> _Problem to solve_:
Reproduce exactly the line that contains "pink arrow: (87, 78) -> (74, 63), moved" and all lines that follow it in the records below, ending with the last one.

> _Given entries_:
■ ■ ■ ■ ■

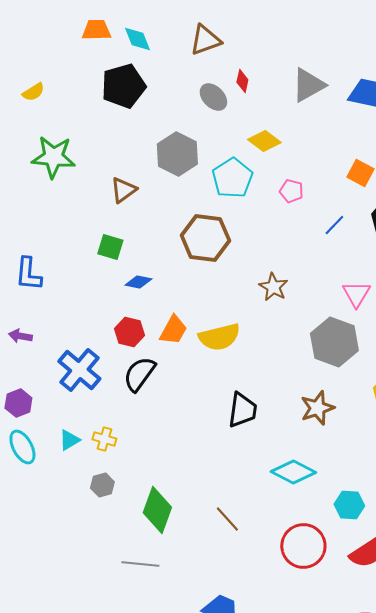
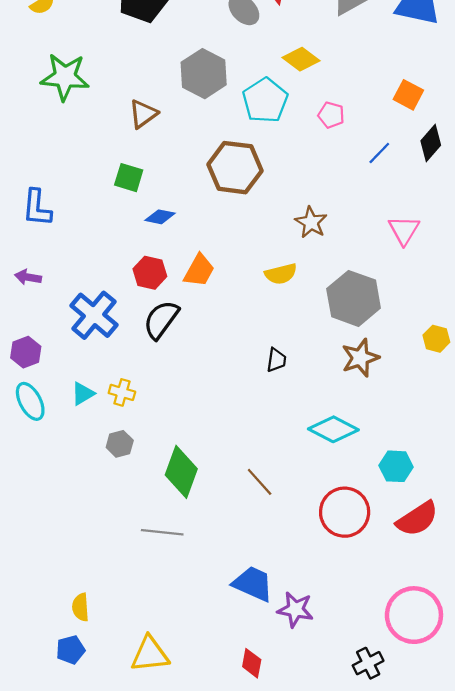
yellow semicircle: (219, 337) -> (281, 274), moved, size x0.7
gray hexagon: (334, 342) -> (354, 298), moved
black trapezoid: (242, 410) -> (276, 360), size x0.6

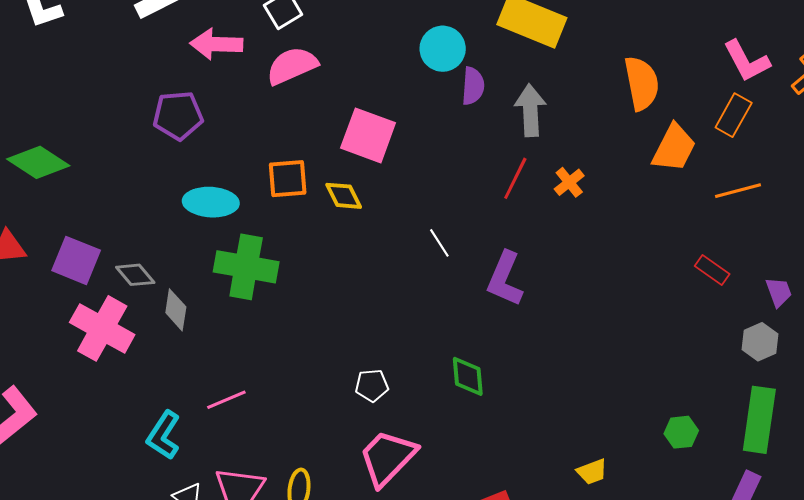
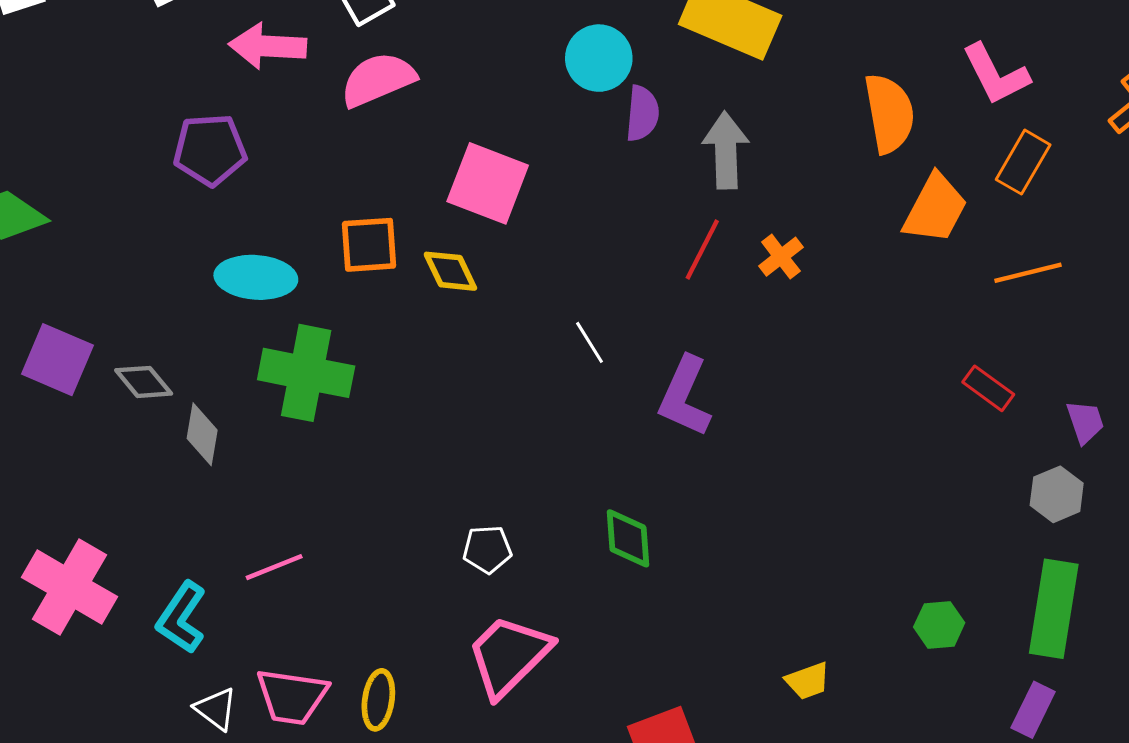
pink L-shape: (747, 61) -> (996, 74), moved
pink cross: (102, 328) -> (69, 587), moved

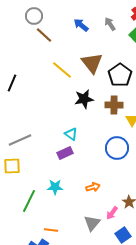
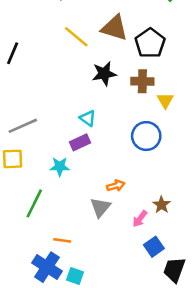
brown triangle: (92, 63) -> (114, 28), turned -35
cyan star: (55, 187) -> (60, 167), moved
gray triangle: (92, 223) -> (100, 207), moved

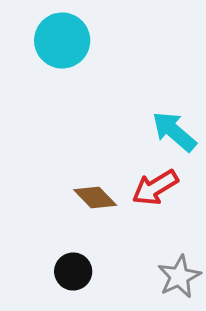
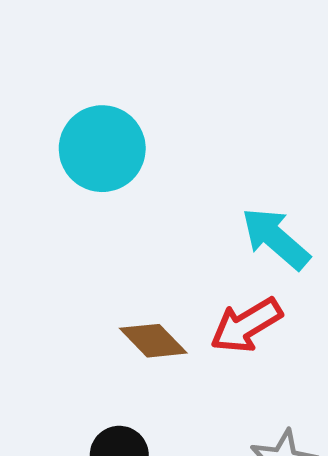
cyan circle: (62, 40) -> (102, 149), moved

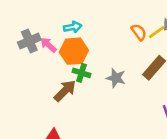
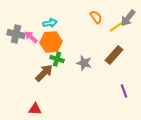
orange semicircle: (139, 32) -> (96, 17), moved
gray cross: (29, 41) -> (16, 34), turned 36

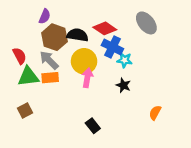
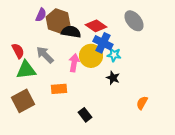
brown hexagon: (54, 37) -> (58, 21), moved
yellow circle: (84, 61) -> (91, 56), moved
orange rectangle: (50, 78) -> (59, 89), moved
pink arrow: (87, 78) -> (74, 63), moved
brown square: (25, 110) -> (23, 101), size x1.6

■ ■ ■ ■ ■

> _Task output_:
pink arrow: (87, 78) -> (74, 63), moved
brown square: (25, 110) -> (23, 101), size x1.6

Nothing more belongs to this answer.